Requirement: Gather every line in the items below that contains the string "kern", and copy each such line in full. Treat the match as case-sensitive.

Information supplied:
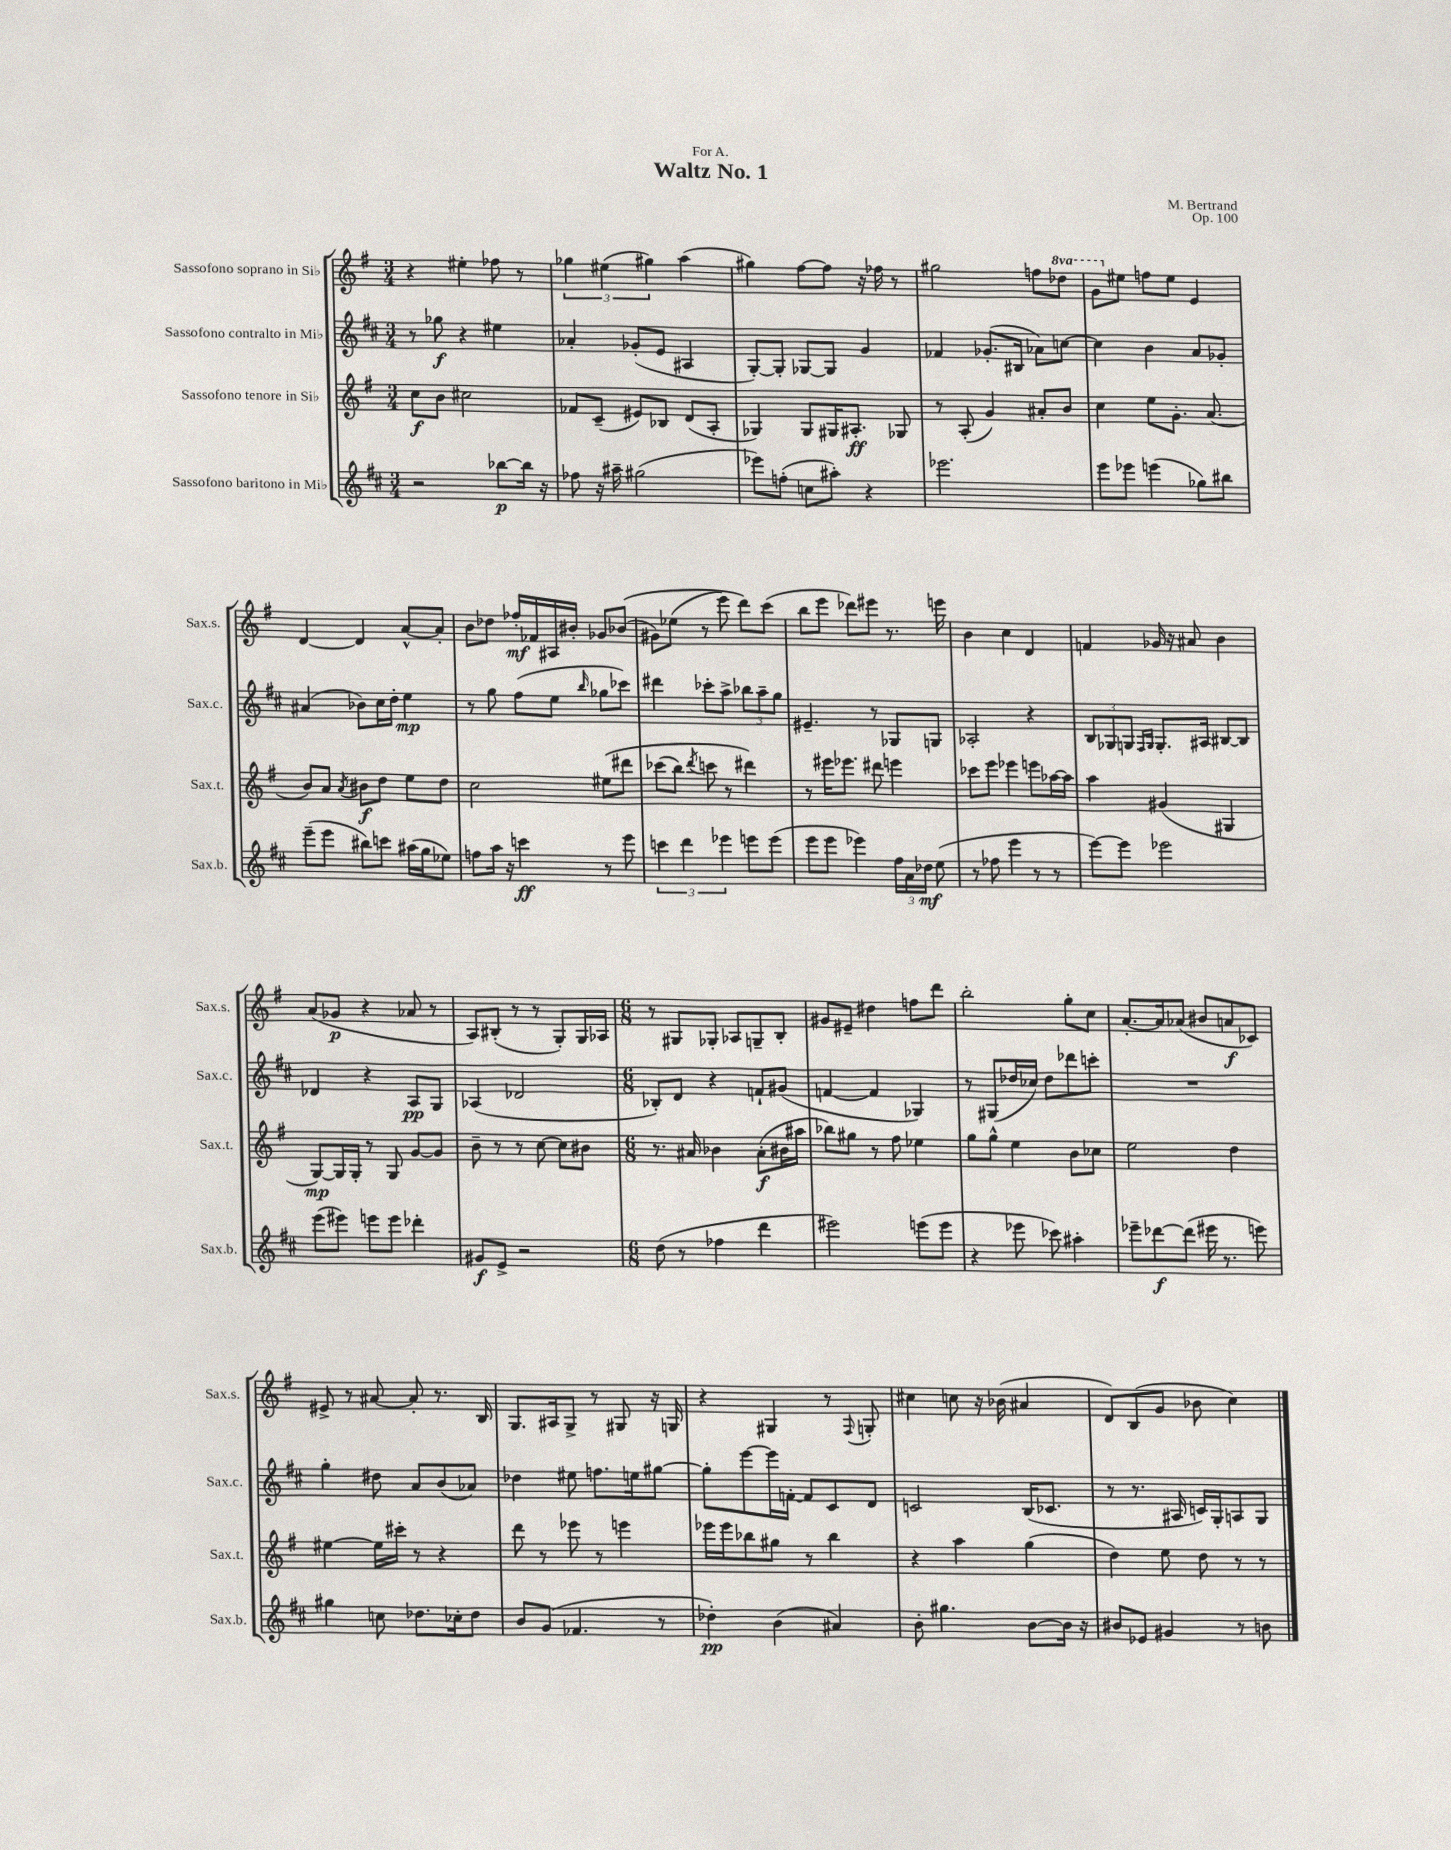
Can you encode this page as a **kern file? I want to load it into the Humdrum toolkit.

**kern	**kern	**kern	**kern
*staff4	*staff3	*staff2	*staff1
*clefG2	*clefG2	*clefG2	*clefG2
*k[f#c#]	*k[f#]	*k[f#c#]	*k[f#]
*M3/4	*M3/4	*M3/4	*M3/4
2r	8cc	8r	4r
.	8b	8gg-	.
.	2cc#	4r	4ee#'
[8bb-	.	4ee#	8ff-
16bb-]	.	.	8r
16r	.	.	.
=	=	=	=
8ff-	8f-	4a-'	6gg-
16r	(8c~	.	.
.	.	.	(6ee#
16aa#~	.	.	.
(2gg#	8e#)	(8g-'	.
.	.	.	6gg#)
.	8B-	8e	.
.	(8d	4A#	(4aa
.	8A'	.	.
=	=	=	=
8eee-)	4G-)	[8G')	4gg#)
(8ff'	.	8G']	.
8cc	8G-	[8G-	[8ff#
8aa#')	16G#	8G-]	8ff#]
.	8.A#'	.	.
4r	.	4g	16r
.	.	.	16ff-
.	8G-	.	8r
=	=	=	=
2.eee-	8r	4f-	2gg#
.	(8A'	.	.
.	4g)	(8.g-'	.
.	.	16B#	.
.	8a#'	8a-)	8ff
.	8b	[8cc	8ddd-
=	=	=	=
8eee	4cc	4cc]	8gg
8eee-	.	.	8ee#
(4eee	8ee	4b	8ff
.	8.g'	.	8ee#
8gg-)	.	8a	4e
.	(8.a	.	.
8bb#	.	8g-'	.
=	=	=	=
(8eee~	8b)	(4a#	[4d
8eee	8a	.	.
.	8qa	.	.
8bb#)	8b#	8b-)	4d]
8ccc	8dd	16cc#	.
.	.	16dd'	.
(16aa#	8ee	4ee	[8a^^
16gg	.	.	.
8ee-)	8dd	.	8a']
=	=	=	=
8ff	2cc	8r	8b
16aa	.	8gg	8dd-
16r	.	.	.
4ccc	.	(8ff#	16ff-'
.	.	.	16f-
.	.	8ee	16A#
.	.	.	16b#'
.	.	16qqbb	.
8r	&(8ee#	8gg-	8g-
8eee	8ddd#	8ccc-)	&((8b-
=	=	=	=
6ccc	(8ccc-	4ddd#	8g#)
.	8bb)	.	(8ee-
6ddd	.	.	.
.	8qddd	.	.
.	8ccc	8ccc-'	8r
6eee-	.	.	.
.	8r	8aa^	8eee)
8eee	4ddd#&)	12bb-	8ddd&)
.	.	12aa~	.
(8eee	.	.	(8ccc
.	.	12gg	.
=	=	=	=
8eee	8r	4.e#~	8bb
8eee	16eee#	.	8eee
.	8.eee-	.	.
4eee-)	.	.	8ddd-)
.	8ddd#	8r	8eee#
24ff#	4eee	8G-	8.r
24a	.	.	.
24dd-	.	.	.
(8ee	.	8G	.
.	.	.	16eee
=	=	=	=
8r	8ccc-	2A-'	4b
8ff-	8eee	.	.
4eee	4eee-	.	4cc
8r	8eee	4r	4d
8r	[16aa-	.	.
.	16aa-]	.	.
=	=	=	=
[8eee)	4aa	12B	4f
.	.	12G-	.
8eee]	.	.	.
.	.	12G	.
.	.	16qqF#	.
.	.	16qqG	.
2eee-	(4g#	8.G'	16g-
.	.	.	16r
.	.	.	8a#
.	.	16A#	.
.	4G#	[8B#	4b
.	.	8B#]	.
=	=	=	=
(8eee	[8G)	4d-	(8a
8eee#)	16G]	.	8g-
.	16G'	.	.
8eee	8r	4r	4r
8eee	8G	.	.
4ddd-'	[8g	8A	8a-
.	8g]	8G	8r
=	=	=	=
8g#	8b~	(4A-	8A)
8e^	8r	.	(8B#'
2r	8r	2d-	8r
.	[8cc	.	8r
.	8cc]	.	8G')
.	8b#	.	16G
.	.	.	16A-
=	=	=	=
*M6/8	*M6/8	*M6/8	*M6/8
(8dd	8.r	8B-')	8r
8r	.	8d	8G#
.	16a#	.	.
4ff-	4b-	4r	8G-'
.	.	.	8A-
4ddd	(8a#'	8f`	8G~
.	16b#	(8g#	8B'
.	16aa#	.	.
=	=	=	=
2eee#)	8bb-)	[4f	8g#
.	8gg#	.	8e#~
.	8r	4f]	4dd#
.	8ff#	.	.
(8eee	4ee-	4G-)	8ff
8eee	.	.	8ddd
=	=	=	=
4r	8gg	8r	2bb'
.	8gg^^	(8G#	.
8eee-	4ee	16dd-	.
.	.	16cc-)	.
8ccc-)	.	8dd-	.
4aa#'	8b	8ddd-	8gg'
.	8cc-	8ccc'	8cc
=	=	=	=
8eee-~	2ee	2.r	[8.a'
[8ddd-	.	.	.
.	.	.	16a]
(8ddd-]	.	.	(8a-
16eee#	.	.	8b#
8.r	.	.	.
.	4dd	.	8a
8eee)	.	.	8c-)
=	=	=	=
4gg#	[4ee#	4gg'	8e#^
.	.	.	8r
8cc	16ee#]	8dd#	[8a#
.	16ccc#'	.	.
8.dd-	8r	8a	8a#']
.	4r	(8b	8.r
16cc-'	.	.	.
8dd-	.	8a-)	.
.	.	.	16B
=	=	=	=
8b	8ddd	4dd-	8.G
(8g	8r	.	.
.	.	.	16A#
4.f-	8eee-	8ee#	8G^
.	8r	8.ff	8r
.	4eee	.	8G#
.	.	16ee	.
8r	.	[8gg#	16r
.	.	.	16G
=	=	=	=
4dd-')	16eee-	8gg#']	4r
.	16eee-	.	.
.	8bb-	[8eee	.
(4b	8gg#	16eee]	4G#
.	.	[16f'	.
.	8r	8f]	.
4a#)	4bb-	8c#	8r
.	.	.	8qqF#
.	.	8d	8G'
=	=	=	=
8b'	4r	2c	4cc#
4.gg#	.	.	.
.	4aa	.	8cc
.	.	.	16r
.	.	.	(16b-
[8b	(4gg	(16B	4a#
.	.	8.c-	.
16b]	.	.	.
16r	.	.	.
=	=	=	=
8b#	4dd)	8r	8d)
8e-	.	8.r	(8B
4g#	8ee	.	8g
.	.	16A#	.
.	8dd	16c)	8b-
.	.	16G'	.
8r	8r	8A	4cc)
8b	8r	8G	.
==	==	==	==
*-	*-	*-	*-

---

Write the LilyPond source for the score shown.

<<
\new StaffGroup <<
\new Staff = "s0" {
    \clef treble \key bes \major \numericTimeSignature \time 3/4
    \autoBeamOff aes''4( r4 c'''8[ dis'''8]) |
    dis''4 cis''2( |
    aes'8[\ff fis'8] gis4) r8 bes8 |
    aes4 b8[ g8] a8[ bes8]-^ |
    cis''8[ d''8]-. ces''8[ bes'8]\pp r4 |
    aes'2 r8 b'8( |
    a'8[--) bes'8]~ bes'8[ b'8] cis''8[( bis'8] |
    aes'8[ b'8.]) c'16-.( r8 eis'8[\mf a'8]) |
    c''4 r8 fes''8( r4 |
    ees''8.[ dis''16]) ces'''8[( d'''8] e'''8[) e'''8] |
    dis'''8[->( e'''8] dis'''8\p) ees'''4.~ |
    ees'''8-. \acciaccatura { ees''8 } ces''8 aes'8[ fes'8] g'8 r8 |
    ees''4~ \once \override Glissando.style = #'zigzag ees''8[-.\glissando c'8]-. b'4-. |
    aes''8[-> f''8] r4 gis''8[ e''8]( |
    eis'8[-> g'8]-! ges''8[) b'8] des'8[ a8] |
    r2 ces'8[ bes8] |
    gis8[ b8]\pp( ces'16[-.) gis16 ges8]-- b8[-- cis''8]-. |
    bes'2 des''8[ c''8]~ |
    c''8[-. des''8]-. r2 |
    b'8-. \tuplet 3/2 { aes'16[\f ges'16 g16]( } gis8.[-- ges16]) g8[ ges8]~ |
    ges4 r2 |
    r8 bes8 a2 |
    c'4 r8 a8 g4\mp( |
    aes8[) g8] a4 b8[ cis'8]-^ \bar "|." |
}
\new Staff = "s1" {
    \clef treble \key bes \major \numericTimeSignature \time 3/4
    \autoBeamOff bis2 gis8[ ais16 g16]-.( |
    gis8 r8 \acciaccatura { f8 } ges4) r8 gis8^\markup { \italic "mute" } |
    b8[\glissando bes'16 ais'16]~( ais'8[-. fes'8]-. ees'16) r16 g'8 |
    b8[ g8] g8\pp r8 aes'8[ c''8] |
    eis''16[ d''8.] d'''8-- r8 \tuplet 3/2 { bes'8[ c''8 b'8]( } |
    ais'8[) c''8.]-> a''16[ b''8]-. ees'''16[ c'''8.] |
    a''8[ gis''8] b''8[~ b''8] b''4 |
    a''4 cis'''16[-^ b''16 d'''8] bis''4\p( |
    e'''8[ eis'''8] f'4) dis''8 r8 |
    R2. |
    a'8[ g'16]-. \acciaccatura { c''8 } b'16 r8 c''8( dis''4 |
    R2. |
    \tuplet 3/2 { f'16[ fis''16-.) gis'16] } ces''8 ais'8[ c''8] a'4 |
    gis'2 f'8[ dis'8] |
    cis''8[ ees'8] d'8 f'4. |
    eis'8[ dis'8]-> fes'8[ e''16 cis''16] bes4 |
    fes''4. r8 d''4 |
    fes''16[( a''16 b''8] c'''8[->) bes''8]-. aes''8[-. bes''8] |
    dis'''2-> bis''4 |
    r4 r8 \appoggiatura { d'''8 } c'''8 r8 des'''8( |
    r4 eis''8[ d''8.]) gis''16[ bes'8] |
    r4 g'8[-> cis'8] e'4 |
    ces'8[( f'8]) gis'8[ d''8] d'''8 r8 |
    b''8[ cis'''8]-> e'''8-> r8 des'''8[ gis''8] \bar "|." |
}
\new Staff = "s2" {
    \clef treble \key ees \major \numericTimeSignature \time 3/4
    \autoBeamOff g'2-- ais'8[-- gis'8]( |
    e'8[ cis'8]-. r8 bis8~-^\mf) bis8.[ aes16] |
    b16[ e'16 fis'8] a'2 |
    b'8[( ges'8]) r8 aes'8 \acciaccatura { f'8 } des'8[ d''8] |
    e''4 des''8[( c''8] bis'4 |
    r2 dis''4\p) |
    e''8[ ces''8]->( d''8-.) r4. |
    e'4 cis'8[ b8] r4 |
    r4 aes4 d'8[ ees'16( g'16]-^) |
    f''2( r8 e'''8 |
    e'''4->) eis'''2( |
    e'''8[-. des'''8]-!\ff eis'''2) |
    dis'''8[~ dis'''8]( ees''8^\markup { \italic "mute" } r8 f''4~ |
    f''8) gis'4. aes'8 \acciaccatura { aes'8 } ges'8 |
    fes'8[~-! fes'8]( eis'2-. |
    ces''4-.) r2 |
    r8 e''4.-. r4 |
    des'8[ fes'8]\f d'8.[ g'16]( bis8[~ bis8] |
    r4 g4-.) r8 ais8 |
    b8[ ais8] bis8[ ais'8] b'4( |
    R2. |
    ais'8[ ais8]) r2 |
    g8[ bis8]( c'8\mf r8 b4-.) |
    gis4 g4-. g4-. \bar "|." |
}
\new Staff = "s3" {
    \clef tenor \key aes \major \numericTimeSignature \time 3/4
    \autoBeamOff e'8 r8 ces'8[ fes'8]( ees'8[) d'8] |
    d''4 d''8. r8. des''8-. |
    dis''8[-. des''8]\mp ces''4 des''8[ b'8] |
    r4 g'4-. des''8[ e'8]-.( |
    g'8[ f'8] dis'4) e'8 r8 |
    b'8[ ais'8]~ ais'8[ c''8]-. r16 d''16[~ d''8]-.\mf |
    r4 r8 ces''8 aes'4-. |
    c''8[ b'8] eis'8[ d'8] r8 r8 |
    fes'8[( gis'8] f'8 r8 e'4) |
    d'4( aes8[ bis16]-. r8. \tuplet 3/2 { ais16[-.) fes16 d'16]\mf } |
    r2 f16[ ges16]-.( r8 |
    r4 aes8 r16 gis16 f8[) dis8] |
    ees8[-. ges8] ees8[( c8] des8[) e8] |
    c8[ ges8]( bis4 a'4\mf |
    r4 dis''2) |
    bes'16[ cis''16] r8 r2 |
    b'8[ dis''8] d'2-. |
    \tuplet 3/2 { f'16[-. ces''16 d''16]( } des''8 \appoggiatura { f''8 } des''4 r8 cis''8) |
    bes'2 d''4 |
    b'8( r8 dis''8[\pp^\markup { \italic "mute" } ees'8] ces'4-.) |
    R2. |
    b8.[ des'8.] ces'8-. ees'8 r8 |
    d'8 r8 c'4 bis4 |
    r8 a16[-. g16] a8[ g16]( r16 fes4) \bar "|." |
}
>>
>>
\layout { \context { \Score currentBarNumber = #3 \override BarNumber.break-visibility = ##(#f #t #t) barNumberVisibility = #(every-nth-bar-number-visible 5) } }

Answer to this task:
Can you encode this page as a **kern file? I want to load it into the Humdrum toolkit.
**kern	**kern	**kern	**kern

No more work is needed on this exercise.